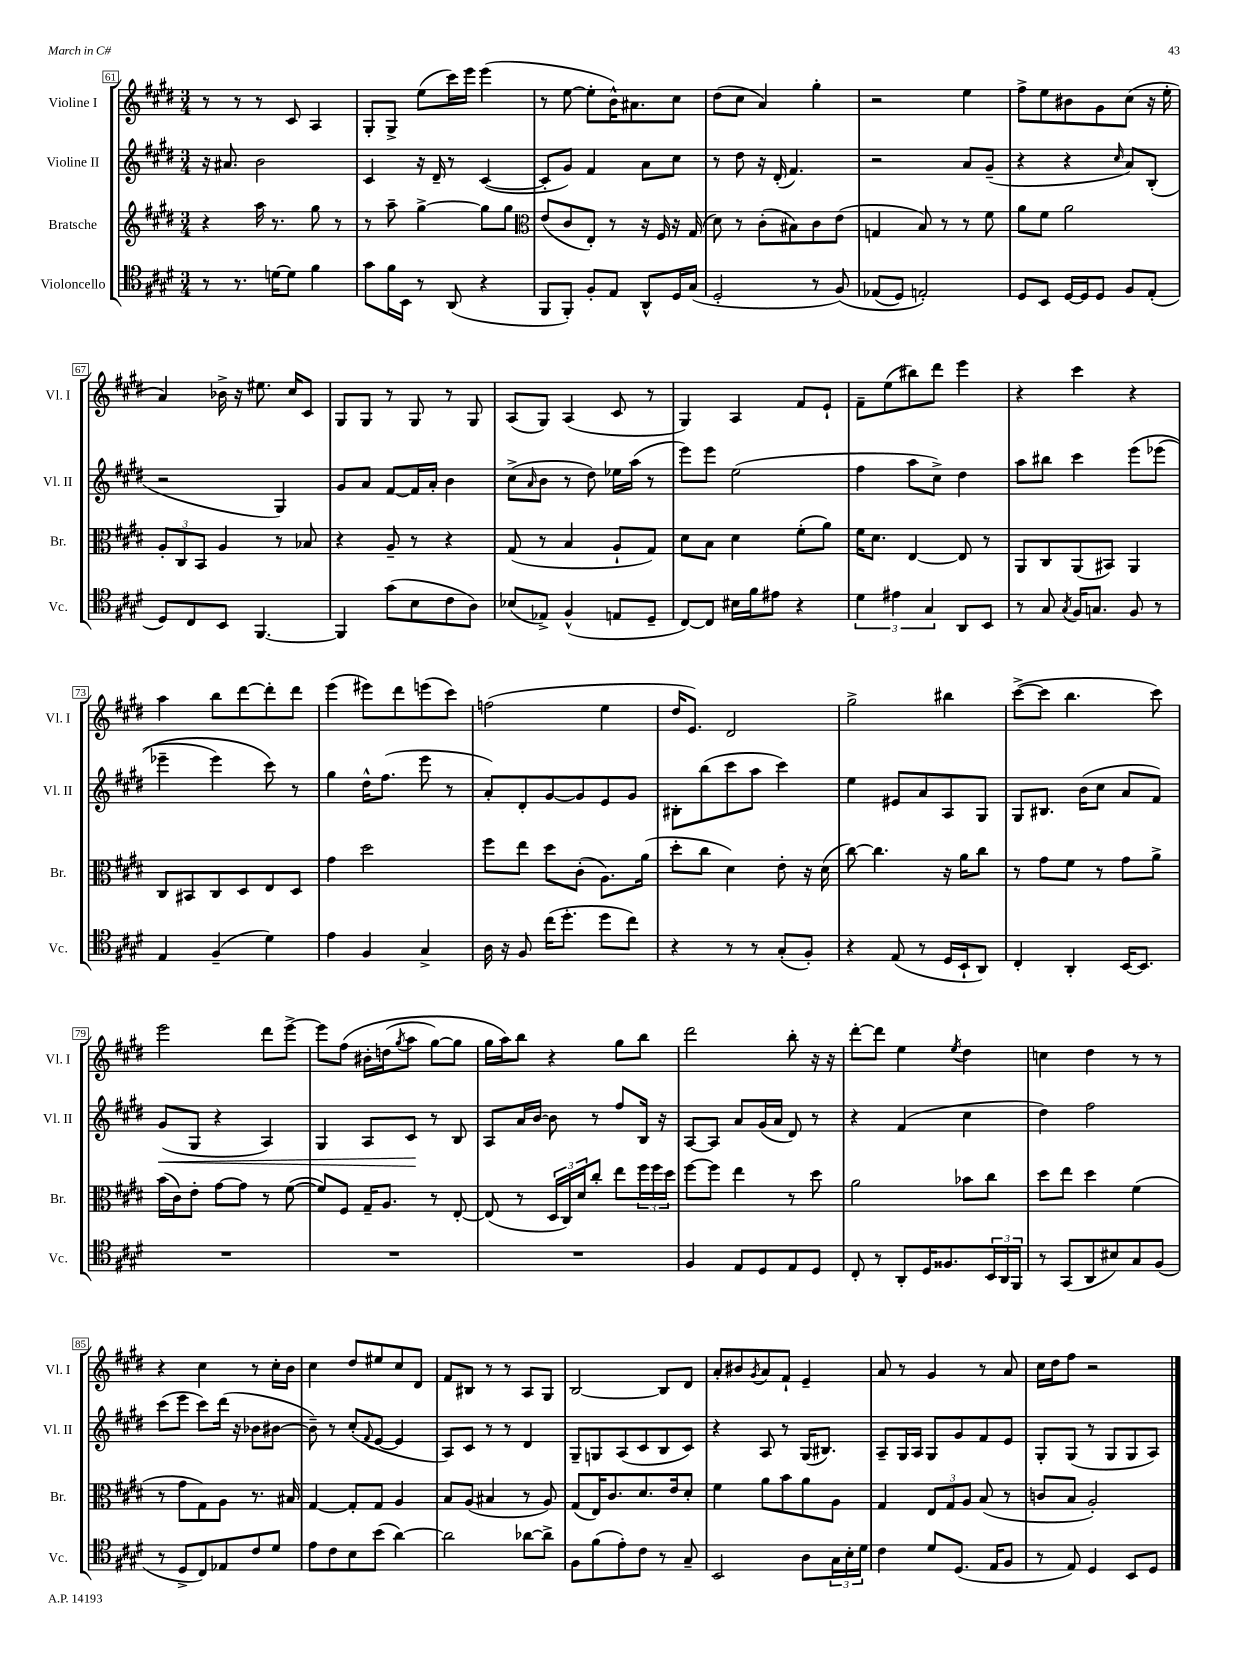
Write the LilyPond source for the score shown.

<<
\new StaffGroup <<
\new Staff = "s0" \with { instrumentName = "Violine I" shortInstrumentName = "Vl. I" } {
    \clef treble \key e \major \numericTimeSignature \time 3/4
    r8 r8 r8 cis'8 a4 |
    gis8-. gis8-> e''8( cis'''16) e'''16 e'''4( |
    r8 e''8~ e''8-. b'16-^) ais'8. cis''8 |
    dis''8( cis''8 a'4) gis''4-. |
    r2 e''4 |
    fis''8-> e''8 bis'8 gis'8 cis''8( r16 e''16-. |
    a'4) bes'16-> r16 eis''8. cis''16 cis'8 |
    gis8 gis8 r8 gis8 r8 gis8 |
    a8( gis8) a4( cis'8 r8 |
    gis4) a4 fis'8 e'8-! |
    fis'8-- e''8( bis''8) dis'''8 e'''4 |
    r4 cis'''4 r4 |
    a''4 b''8 dis'''8~ dis'''8-. dis'''8 |
    e'''4( eis'''8) dis'''8 e'''8( cis'''8) |
    f''2( e''4 |
    dis''16 e'8.) dis'2 |
    gis''2-> bis''4 |
    cis'''8~->( cis'''8 b''4. cis'''8) |
    e'''2 dis'''8 e'''8~-> |
    e'''8 fis''8\( bis'16-. d''16( \acciaccatura { gis''8 } a''8 gis''8~) gis''8 |
    gis''16 a''16\) b''8 r4 gis''8 b''8 |
    dis'''2 b''8-. r16 r16 |
    dis'''8~-. dis'''8 e''4 \acciaccatura { e''8 } dis''4 |
    c''4 dis''4 r8 r8 |
    r4 cis''4 r8 cis''16-. b'16 |
    cis''4 dis''8 eis''8 cis''8 dis'8 |
    fis'8 bis8 r8 r8 a8 gis8 |
    b2~ b8 dis'8 |
    a'8-. bis'8 \acciaccatura { gis'8 } a'8 fis'8-! e'4-- |
    a'8 r8 gis'4 r8 a'8 |
    cis''16 dis''16 fis''8 r2 \bar "|." |
}
\new Staff = "s1" \with { instrumentName = "Violine II" shortInstrumentName = "Vl. II" } {
    \clef treble \key e \major \numericTimeSignature \time 3/4
    r16 ais'8. b'2 |
    cis'4 r16 dis'16-- r8 cis'4~( |
    cis'8-. gis'8) fis'4 a'8 cis''8 |
    r8 dis''8 r16 dis'16-.( fis'4.) |
    r2 a'8 gis'8--( |
    r4 r4 \grace { cis''16 } a'8) b8-.( |
    r2 gis4) |
    gis'8 a'8 fis'8~ fis'16 a'16-. b'4 |
    cis''8->( \grace { a'16 } b'8 r8 dis''8) ees''16 a''16( r8 |
    e'''8) e'''8 e''2( |
    fis''4 a''8 cis''8->) dis''4 |
    a''8 bis''8 cis'''4 e'''8\( ees'''8( |
    ees'''4-- ees'''4) cis'''8\) r8 |
    gis''4 dis''16-^ fis''8.( e'''8 r8 |
    a'8-.) dis'8-. gis'8~ gis'8 e'8 gis'8 |
    bis8-. b''8( cis'''8 a''8 cis'''4) |
    e''4 eis'8 a'8 a8 gis8 |
    gis8 bis8. b'16( cis''8 a'8 fis'8) |
    gis'8\<( gis8 r4 a4) |
    gis4 a8 cis'8\! r8 b8 |
    a8 a'16 b'16~ b'8 r8 fis''8 b16 r16 |
    a8~ a8 a'8 gis'16( a'16 dis'8) r8 |
    r4 fis'4( cis''4 |
    dis''4) fis''2 |
    cis'''8( e'''8 cis'''8) dis'''16( r16 bes'8 bis'8~ |
    bis'8--) r8 cis''8-.( \appoggiatura { fis'8 } e'8~ e'4 |
    a8) cis'8 r8 r8 dis'4 |
    gis8-- g8 a8( cis'8 b8 cis'8) |
    r4 a8 r8 gis16( bis8.) |
    a8-- gis16 a16 gis8 gis'8 fis'8 e'8 |
    gis8-. gis8( r8 gis8 gis8 a8) \bar "|." |
}
\new Staff = "s2" \with { instrumentName = "Bratsche" shortInstrumentName = "Br." } {
    \clef treble \key e \major \numericTimeSignature \time 3/4
    r4 a''16 r8. gis''8 r8 |
    r8 a''8-- gis''4~-> gis''8 gis''8 |
    \clef alto e'8( cis'8 e8-.) r8 r16 fis16 r16 gis16( |
    dis'8) r8 cis'8-.( bis8) cis'8 e'8( |
    g4 b8) r8 r8 fis'8 |
    a'8 fis'8 a'2 |
    \tuplet 3/2 { a8-. cis8 b,8 } a4 r8 bes8 |
    r4 a8-- r8 r4 |
    gis8( r8 b4 a8-! gis8) |
    dis'8 b8 dis'4 fis'8-.( a'8) |
    fis'16 dis'8. e4~ e8 r8 |
    a,8 cis8 a,8( bis,8) a,4 |
    cis8 bis,8 cis8 dis8 e8 dis8 |
    gis'4 dis''2 |
    fis''8 e''8 dis''8 cis'8-.( a8.) a'16( |
    dis''8-. cis''8 dis'4) e'8-. r16 dis'16( |
    cis''8~) cis''4. r16 a'16 cis''8 |
    r8 gis'8 fis'8 r8 gis'8 a'8-> |
    b'16( cis'16) e'8-. gis'8~ gis'8 r8 fis'8~( |
    fis'8) fis8 gis16-- a8. r8 e8~-. |
    e8( r8 \tuplet 3/2 { dis16 cis16) dis'16 } cis''8-. e''8 \tuplet 3/2 { fis''16 fis''16 dis''16 } |
    fis''8~ fis''8 e''4 r8 dis''8 |
    a'2 bes'8 cis''8 |
    dis''8 e''8 dis''4 fis'4( |
    r8 gis'8 gis8) a8 r8. bis16 |
    gis4~ gis8-. gis8 a4 |
    b8 a8( bis4 r8 a8) |
    gis8( e16) cis'8. dis'8. e'16 dis'8-. |
    fis'4 a'8 b'8 a'8 a8 |
    gis4 \tuplet 3/2 { e8 gis8 a8 } b8( r8 |
    c'8 b8 a2-.) \bar "|." |
}
\new Staff = "s3" \with { instrumentName = "Violoncello" shortInstrumentName = "Vc." } {
    \clef tenor \key e \major \numericTimeSignature \time 3/4
    r8 r8. d'16~ d'8 fis'4 |
    gis'8 fis'16 b,16 r8 a,8( r4 |
    fis,8 fis,8-.) fis8-. e8 a,8-^ dis16 gis16( |
    dis2-. r8 fis8)\( |
    ees8( dis8) e2-.\) |
    dis8 b,8 dis16~ dis16 dis8 fis8 e8-.( |
    dis8) cis8 b,8 fis,4.~ |
    fis,4 gis'8( b8 cis'8 a8) |
    bes8( ees8->) fis4-^( e8 dis8-- |
    cis8~) cis8 bis16 fis'16 eis'8 r4 |
    \tuplet 3/2 { dis'4 eis'4 gis4 } a,8 b,8 |
    r8 gis8 \acciaccatura { gis8 } fis16 g8. fis8 r8 |
    e4 fis4--( dis'4) |
    e'4 fis4 gis4-> |
    a16 r16 fis8 cis''16( dis''8.-. dis''8 cis''8) |
    r4 r8 r8 gis8-.( fis8-.) |
    r4 e8( r8 dis16 b,16-! a,8) |
    cis4-. a,4-. b,16~ b,8. |
    R2. |
    R2. |
    R2. |
    fis4 e8 dis8 e8 dis8 |
    cis8-. r8 a,8-. dis16 fisis8. \tuplet 3/2 { b,16 a,16 fis,16 } |
    r8 gis,8( a,8 bis8) gis8 fis8( |
    r8 dis8-> cis8) ees8 cis'8 dis'8 |
    e'8 cis'8 b8 b'8( a'4~) |
    a'2 aes'8~ aes'8-> |
    fis8 fis'8( e'8-.) cis'8 r8 gis8-- |
    b,2 a8 \tuplet 3/2 { gis16 b16-. dis'16 } |
    cis'4 dis'8 dis8.( e16 fis8 |
    r8 e8) dis4 b,8 dis8 \bar "|." |
}
>>
>>
\layout { \context { \Score currentBarNumber = #61 \override BarNumber.stencil = #(make-stencil-boxer 0.1 0.3 ly:text-interface::print) } }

* [COSA SI RICHIEDE] Estrai dai record riportati sopra ogni riga che contiene la stringa "acciaccatura", tenendo conto di maiuscole e minuscole.

* [RISULTATO]
    e'''8 fis''8\( bis'16-. d''16( \acciaccatura { gis''8 } a''8 gis''8~) gis''8 |
    dis'''8~-. dis'''8 e''4 \acciaccatura { e''8 } dis''4 |
    a'8-. bis'8 \acciaccatura { gis'8 } a'8 fis'8-! e'4-- |
    r8 gis8 \acciaccatura { gis8 } fis16 g8. fis8 r8 |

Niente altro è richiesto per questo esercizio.